**PROBLEM DETAILS**
Lines that include "none" make up the answer; copy all of them from the data below.

**INFORMATION SUPPLIED**
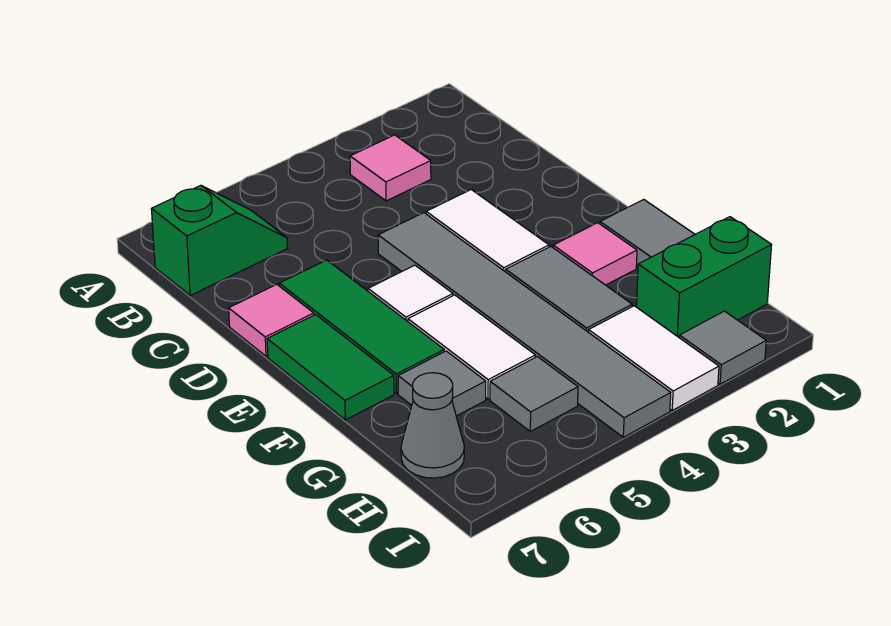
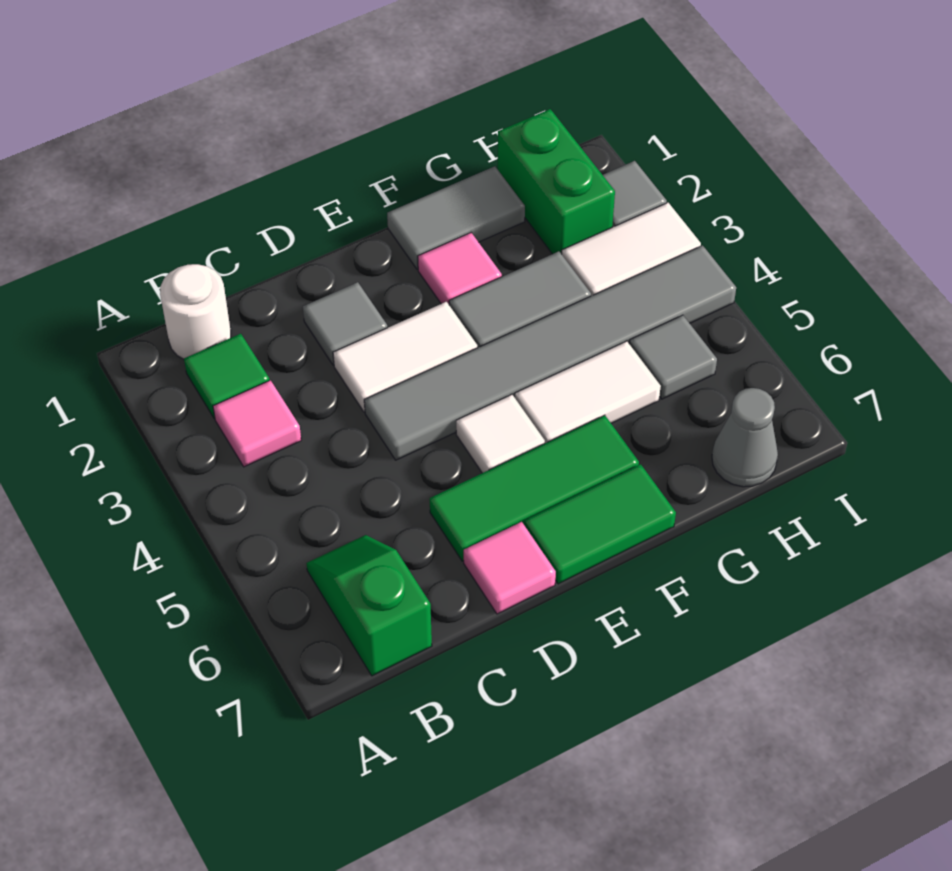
none -> white round brick B1 level 1
none -> green tile B2 level 1
grey tile G6 level 1 -> grey tile D2 level 1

**SOLUTION TO THIS PROBLEM**
none -> white round brick B1 level 1
none -> green tile B2 level 1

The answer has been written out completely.